What the exercise asks:
Look through the data below and extract, unchanged, the lines from the one that contains "brown can: 3 -> 4" to the one that contains "blue bell: 2 -> 0", both included.

Supplied material:
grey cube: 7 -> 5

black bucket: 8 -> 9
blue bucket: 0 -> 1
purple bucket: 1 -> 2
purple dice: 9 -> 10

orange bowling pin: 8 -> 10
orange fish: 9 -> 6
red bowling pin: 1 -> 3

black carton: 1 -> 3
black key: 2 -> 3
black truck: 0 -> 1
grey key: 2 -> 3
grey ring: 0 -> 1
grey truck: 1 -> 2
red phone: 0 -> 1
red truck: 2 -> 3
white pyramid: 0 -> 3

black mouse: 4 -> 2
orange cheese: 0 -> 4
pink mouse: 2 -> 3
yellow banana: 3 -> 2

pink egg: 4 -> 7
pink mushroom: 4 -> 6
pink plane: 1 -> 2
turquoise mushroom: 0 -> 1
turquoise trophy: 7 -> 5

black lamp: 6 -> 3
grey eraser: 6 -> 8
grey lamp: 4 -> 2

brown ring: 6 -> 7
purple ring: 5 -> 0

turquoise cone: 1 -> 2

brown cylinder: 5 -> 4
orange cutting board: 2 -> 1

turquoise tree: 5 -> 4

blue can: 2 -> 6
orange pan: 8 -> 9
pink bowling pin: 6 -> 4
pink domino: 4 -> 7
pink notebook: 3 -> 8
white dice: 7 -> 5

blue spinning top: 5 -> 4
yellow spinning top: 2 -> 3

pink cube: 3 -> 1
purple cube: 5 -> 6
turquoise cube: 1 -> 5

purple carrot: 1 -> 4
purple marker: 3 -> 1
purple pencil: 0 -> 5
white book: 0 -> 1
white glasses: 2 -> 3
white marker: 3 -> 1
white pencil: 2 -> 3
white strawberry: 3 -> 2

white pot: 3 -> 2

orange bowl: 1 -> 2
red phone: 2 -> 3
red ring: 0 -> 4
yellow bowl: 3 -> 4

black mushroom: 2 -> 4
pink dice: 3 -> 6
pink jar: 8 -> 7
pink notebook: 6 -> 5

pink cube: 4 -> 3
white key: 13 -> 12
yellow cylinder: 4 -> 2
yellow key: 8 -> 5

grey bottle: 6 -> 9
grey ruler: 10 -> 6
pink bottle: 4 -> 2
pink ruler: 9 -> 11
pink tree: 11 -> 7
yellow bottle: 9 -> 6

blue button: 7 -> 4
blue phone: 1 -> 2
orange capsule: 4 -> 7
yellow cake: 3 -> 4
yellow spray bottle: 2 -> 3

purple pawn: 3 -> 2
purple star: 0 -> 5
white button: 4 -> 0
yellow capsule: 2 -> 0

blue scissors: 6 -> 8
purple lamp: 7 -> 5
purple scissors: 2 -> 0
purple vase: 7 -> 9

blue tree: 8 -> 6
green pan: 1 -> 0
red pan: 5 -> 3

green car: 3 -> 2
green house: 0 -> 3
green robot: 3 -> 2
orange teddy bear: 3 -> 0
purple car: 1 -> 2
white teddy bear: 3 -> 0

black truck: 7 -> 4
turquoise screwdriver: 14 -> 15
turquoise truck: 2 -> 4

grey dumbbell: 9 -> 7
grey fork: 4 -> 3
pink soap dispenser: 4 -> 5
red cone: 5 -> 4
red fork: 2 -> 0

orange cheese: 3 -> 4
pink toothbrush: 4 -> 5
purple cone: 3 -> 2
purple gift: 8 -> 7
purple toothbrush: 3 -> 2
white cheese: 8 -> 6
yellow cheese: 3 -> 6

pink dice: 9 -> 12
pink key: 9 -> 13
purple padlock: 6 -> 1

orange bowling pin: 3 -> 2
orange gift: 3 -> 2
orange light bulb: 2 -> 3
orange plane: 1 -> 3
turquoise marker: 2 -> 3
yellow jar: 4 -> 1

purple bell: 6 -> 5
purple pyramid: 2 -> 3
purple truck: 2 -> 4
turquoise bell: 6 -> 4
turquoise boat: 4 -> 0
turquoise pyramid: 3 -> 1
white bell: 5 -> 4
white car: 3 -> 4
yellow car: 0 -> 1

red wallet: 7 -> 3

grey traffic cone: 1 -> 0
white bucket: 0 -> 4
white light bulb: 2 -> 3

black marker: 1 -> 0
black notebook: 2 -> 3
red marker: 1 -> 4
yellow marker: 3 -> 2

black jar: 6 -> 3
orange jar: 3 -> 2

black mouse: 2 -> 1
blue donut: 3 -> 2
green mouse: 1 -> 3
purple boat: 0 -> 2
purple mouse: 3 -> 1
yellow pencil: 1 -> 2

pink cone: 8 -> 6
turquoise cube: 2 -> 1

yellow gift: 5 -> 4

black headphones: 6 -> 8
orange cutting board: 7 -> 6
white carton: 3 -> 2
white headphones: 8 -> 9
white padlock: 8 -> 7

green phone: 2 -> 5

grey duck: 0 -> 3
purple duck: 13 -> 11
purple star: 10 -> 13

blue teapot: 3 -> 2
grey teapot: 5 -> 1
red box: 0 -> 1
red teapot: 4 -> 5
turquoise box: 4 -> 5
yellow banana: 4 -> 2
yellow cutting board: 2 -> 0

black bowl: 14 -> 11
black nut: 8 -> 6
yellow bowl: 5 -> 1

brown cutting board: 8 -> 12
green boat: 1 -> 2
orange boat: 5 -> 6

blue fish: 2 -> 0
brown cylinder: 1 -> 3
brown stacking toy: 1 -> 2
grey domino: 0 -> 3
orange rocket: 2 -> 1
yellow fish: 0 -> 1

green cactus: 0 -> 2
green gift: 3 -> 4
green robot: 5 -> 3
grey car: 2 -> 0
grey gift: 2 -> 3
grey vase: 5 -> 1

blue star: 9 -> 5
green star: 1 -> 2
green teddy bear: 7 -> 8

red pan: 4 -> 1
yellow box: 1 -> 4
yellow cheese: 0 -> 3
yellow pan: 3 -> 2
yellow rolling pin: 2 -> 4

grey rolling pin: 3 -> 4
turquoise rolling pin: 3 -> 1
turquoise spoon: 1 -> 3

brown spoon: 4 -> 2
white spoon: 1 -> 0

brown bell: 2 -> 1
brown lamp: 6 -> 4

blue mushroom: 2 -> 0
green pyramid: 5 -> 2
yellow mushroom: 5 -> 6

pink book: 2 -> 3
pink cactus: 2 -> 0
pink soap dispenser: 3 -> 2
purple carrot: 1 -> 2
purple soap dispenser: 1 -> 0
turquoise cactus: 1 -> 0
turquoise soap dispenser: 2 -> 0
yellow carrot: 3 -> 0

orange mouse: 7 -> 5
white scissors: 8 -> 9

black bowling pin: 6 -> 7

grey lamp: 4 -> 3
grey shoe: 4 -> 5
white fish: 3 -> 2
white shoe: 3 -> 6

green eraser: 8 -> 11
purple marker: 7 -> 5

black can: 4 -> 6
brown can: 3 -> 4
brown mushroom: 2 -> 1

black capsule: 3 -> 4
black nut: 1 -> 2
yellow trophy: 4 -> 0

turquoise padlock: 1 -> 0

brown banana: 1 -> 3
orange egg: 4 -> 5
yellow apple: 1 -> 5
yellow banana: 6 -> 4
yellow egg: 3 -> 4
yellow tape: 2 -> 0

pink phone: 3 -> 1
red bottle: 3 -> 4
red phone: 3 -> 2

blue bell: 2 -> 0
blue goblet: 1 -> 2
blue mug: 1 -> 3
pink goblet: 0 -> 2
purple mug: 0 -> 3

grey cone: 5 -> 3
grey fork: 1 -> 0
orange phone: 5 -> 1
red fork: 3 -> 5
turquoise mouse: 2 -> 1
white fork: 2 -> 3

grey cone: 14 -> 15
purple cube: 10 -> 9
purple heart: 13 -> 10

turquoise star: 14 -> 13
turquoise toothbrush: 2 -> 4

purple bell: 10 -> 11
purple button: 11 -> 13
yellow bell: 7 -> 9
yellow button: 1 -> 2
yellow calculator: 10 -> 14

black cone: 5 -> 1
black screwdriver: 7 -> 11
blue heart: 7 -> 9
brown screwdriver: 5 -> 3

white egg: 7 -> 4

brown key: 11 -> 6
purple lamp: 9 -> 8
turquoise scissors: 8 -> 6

Written answer:
brown can: 3 -> 4
brown mushroom: 2 -> 1

black capsule: 3 -> 4
black nut: 1 -> 2
yellow trophy: 4 -> 0

turquoise padlock: 1 -> 0

brown banana: 1 -> 3
orange egg: 4 -> 5
yellow apple: 1 -> 5
yellow banana: 6 -> 4
yellow egg: 3 -> 4
yellow tape: 2 -> 0

pink phone: 3 -> 1
red bottle: 3 -> 4
red phone: 3 -> 2

blue bell: 2 -> 0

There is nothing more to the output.